TASK DESCRIPTION: In the entries below, find the line with "(261, 183) = (541, 150): turquoise" and the line with "(498, 234) = (718, 424): brown"; give again those lines and every line between them, exactly.

ENTRIES SHOWN:
*** Block opens ***

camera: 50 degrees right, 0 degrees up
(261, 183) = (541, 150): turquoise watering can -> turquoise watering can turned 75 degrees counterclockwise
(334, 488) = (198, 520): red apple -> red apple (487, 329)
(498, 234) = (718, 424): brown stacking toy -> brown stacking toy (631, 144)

*** Block closes ***
*** Block opens ***

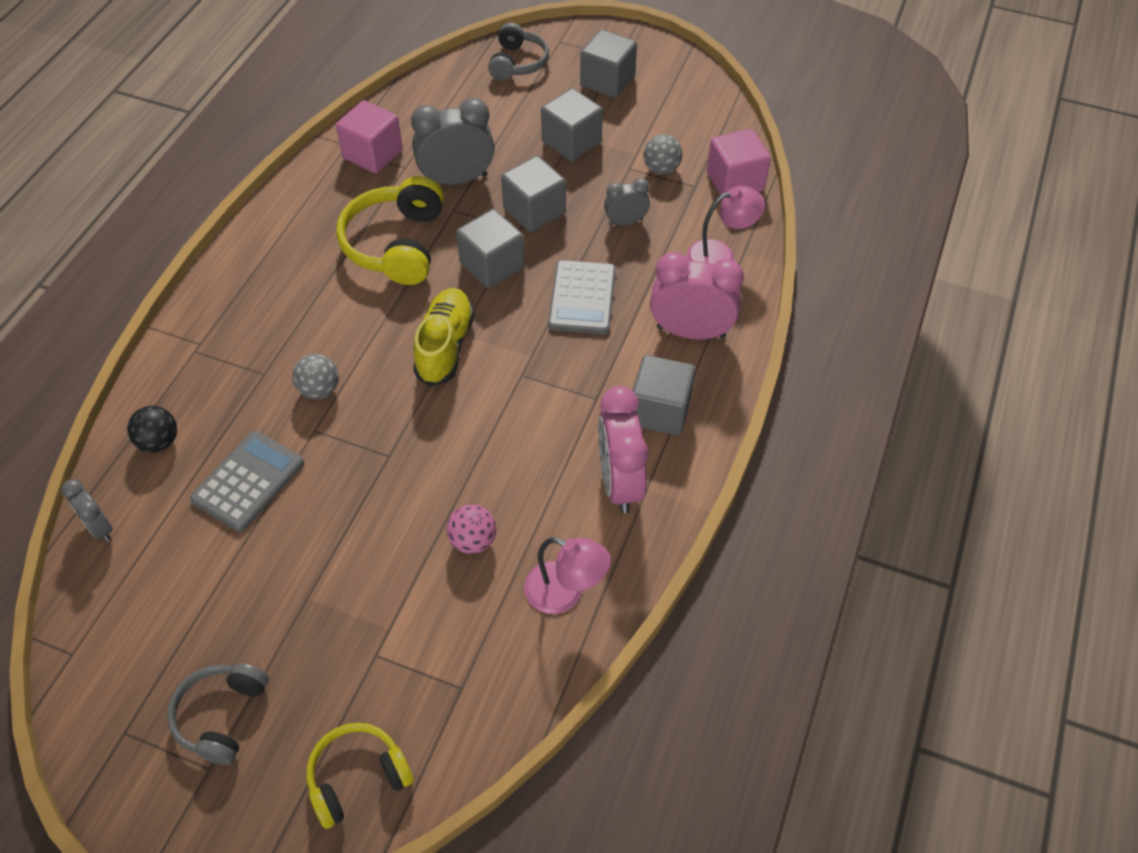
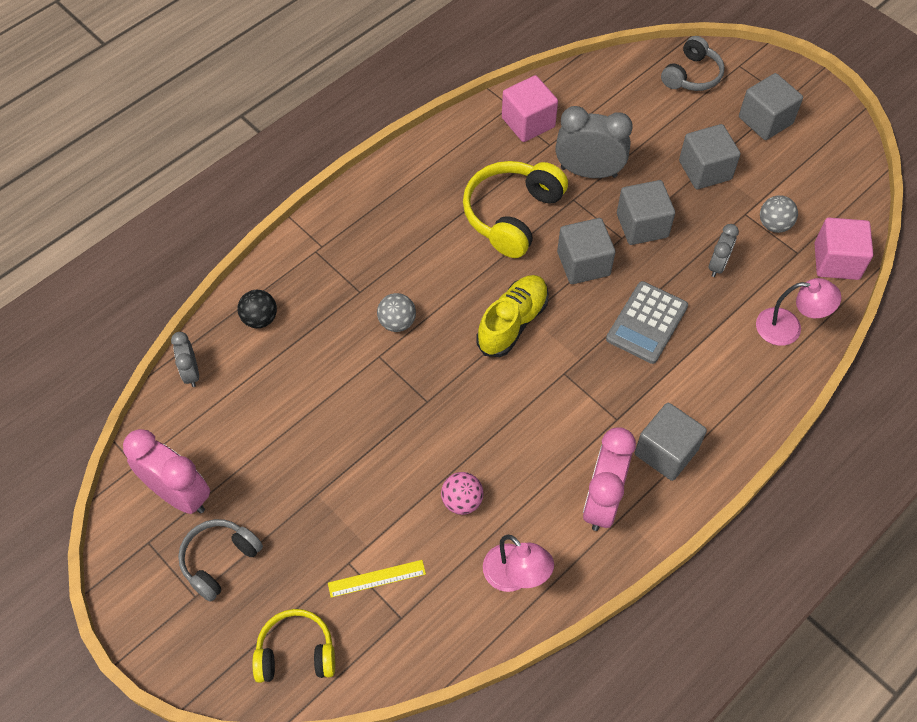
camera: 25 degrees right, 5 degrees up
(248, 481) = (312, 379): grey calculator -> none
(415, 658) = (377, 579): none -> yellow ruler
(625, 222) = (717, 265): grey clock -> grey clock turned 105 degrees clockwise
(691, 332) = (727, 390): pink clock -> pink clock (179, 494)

*** Block closes ***
*** Block opens ***

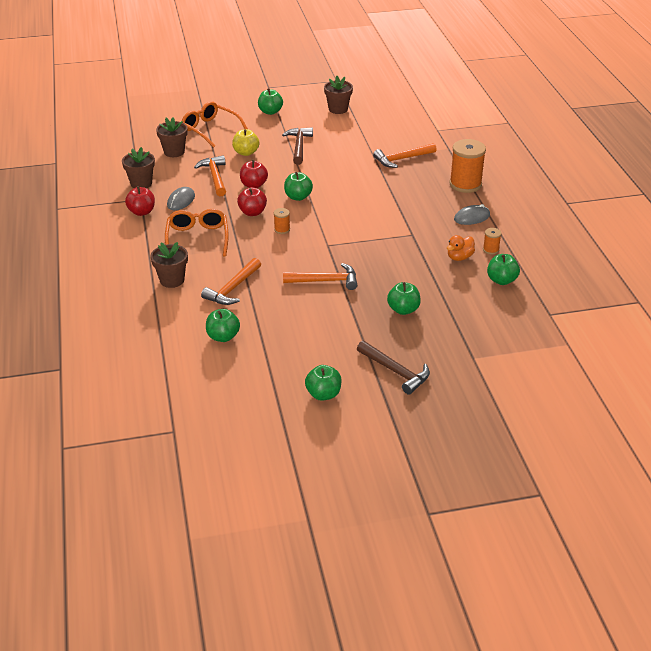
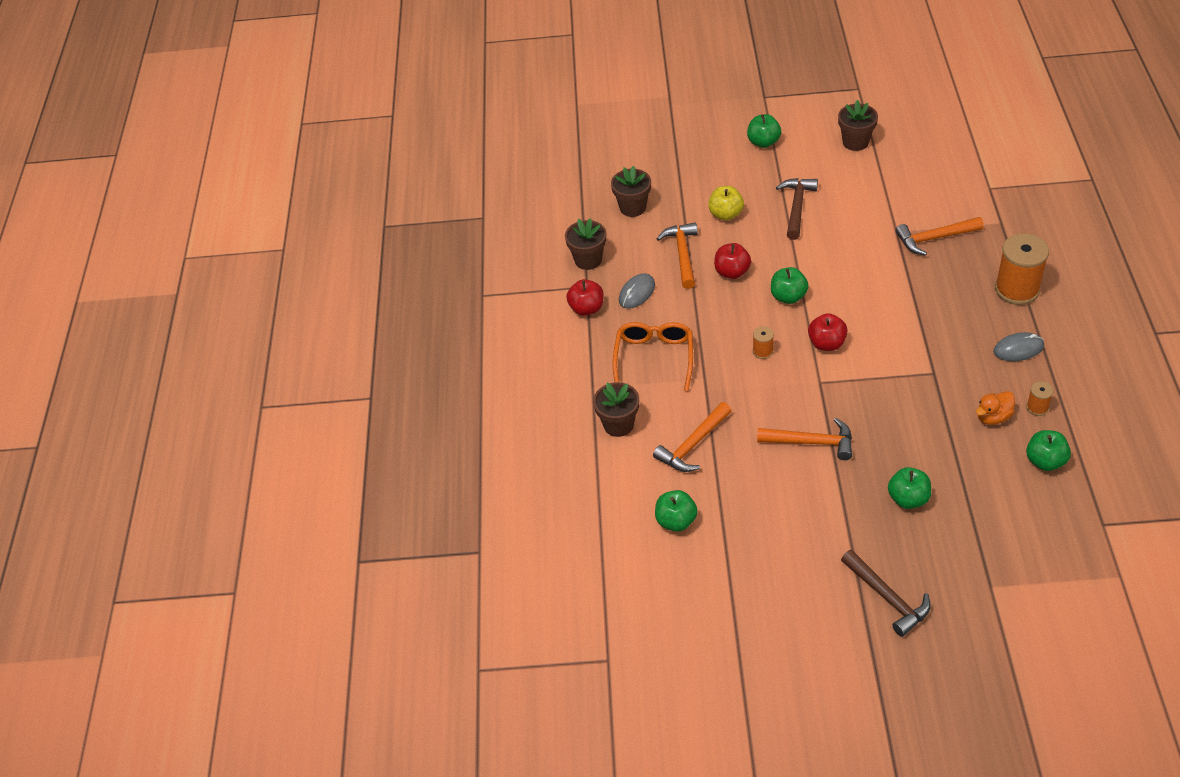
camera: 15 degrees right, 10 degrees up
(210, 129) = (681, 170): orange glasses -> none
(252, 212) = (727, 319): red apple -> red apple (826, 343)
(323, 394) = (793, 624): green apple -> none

*** Block closes ***

ANSWER SECTION:
(261, 183) = (541, 150): turquoise watering can -> turquoise watering can turned 75 degrees counterclockwise
(334, 488) = (198, 520): red apple -> red apple (487, 329)
(498, 234) = (718, 424): brown stacking toy -> brown stacking toy (631, 144)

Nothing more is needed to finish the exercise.